> _Task_
Go through the records and extract every line with the word "blood".

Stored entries
+ + +
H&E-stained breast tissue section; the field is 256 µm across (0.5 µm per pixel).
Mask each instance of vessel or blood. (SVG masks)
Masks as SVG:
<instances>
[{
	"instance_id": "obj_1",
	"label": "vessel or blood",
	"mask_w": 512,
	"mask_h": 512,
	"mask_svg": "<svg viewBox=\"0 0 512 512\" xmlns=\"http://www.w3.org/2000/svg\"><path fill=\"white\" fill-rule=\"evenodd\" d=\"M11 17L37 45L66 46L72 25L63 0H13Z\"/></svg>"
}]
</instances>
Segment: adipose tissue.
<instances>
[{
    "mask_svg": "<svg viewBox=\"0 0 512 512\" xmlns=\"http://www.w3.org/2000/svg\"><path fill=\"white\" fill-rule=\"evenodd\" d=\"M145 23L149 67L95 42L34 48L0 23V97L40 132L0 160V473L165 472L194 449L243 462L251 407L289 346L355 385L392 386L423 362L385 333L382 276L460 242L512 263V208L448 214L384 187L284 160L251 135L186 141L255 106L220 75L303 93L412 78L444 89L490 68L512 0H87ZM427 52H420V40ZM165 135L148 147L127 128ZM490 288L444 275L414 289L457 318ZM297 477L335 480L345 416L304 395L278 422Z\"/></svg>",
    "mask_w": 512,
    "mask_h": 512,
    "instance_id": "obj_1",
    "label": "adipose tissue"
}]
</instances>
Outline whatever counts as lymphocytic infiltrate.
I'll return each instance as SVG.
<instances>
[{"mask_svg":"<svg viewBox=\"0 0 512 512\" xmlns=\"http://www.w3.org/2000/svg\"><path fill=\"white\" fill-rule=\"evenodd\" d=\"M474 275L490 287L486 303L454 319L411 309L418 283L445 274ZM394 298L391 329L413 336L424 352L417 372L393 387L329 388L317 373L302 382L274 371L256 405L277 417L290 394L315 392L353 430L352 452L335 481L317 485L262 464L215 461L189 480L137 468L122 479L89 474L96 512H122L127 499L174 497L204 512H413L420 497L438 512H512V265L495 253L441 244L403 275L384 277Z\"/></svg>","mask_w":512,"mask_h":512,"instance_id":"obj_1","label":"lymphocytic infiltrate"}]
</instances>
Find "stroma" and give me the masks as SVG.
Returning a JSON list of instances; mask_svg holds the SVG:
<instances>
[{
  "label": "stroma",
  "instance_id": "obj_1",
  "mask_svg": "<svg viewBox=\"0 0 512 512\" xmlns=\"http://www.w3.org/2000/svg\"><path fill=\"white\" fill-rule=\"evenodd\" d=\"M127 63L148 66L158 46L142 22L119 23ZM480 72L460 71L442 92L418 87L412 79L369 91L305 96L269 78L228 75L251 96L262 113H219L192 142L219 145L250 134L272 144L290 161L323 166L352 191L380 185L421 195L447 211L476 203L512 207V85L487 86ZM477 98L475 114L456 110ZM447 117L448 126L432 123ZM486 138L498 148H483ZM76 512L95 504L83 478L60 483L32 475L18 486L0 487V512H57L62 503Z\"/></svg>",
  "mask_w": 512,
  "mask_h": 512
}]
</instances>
+ + +
> _Result of this task_
Mask each instance of vessel or blood. (SVG masks)
	"label": "vessel or blood",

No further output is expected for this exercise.